Dataset:

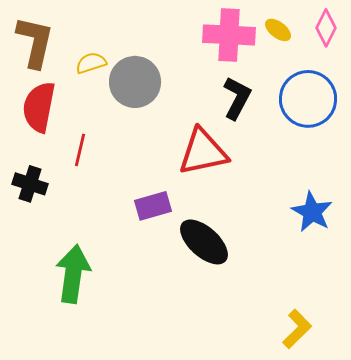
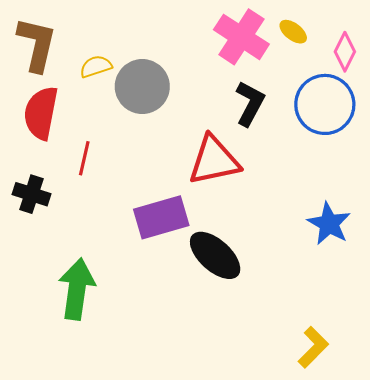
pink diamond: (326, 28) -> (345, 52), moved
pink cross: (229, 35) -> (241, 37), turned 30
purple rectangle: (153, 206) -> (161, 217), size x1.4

* * *

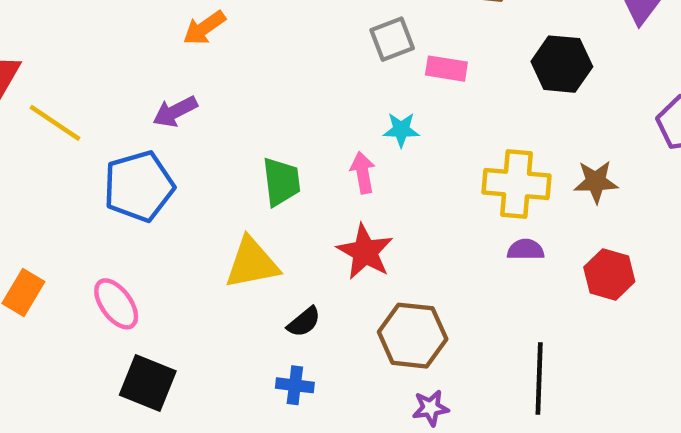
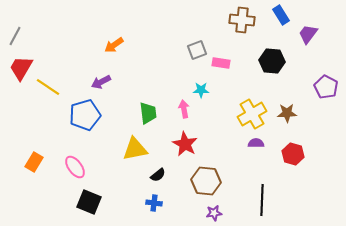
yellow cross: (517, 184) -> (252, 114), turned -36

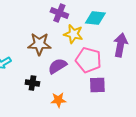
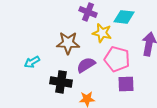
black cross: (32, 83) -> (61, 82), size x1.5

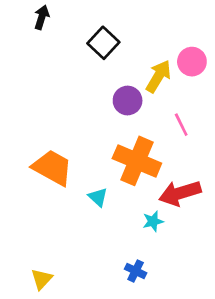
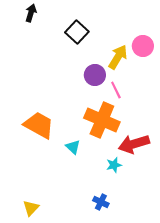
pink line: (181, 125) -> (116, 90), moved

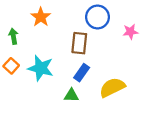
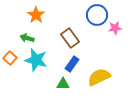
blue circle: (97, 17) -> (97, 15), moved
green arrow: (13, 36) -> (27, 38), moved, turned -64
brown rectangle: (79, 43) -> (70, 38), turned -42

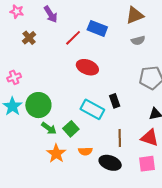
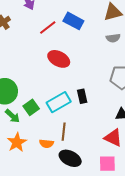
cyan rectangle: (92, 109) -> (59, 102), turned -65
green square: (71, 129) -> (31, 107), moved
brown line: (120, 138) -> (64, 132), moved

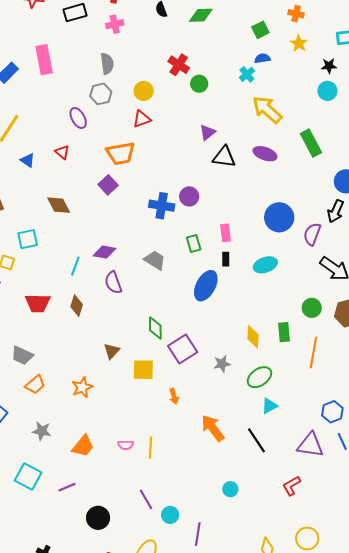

...

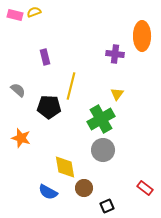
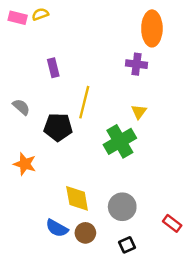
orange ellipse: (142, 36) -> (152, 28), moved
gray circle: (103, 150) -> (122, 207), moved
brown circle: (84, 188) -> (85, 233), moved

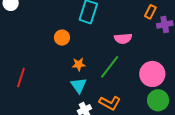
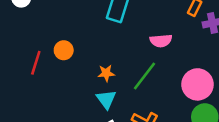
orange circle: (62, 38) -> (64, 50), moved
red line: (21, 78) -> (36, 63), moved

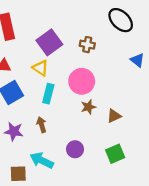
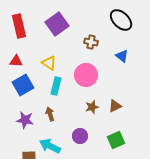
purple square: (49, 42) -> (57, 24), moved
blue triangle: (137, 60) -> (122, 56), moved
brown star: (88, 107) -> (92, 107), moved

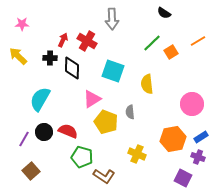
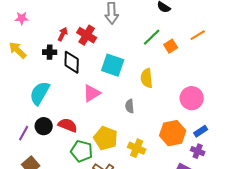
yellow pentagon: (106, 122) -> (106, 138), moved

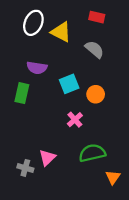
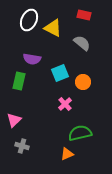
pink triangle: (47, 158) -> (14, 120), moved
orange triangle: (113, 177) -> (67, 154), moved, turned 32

What is being asked: In the listing above, find the line with "brown rectangle: (79, 43)" and the line with "brown line: (120, 138) -> (64, 132), moved". Output both, plus every line between them, and no pictures.

Exercise output:
brown rectangle: (79, 43) -> (70, 38), turned -42

cyan rectangle: (92, 109) -> (59, 102), turned -65
green square: (71, 129) -> (31, 107), moved
brown line: (120, 138) -> (64, 132), moved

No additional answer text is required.